◆ Work to complete: Lay out every line of the items below as a JSON list of strings, one string per line, with blank lines left out.

◆ Data supplied:

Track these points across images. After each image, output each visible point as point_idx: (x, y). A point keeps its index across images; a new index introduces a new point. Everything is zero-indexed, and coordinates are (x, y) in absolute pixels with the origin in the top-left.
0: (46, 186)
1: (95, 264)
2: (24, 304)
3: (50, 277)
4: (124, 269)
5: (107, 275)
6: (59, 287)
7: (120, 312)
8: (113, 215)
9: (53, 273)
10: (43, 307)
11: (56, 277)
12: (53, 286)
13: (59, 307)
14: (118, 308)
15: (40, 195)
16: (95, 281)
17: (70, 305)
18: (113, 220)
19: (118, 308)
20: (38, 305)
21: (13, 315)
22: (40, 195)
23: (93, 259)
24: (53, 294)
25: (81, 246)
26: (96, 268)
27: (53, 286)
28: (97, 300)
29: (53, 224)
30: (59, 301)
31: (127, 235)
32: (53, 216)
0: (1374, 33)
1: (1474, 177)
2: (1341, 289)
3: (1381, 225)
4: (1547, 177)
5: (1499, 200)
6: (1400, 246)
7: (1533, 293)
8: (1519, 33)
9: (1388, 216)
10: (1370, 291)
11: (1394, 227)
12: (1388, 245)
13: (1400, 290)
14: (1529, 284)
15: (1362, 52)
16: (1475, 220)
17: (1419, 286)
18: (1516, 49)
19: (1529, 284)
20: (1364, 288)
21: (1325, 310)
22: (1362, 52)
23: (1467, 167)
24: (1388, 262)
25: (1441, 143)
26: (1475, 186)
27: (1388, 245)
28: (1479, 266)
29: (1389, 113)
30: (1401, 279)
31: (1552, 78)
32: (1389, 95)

◆ Answer to this task:
[
  "Track these points across images. After each image, output each visible point as point_idx: (x, y). A point keeps its index across images; a new index introduces a new point. Everything is zero-indexed, and coordinates are (x, y) in absolute pixels with the origin in the top-left.",
  "0: (46, 186)",
  "1: (95, 264)",
  "2: (24, 304)",
  "3: (50, 277)",
  "4: (124, 269)",
  "5: (107, 275)",
  "6: (59, 287)",
  "7: (120, 312)",
  "8: (113, 215)",
  "9: (53, 273)",
  "10: (43, 307)",
  "11: (56, 277)",
  "12: (53, 286)",
  "13: (59, 307)",
  "14: (118, 308)",
  "15: (40, 195)",
  "16: (95, 281)",
  "17: (70, 305)",
  "18: (113, 220)",
  "19: (118, 308)",
  "20: (38, 305)",
  "21: (13, 315)",
  "22: (40, 195)",
  "23: (93, 259)",
  "24: (53, 294)",
  "25: (81, 246)",
  "26: (96, 268)",
  "27: (53, 286)",
  "28: (97, 300)",
  "29: (53, 224)",
  "30: (59, 301)",
  "31: (127, 235)",
  "32: (53, 216)",
  "0: (1374, 33)",
  "1: (1474, 177)",
  "2: (1341, 289)",
  "3: (1381, 225)",
  "4: (1547, 177)",
  "5: (1499, 200)",
  "6: (1400, 246)",
  "7: (1533, 293)",
  "8: (1519, 33)",
  "9: (1388, 216)",
  "10: (1370, 291)",
  "11: (1394, 227)",
  "12: (1388, 245)",
  "13: (1400, 290)",
  "14: (1529, 284)",
  "15: (1362, 52)",
  "16: (1475, 220)",
  "17: (1419, 286)",
  "18: (1516, 49)",
  "19: (1529, 284)",
  "20: (1364, 288)",
  "21: (1325, 310)",
  "22: (1362, 52)",
  "23: (1467, 167)",
  "24: (1388, 262)",
  "25: (1441, 143)",
  "26: (1475, 186)",
  "27: (1388, 245)",
  "28: (1479, 266)",
  "29: (1389, 113)",
  "30: (1401, 279)",
  "31: (1552, 78)",
  "32: (1389, 95)"
]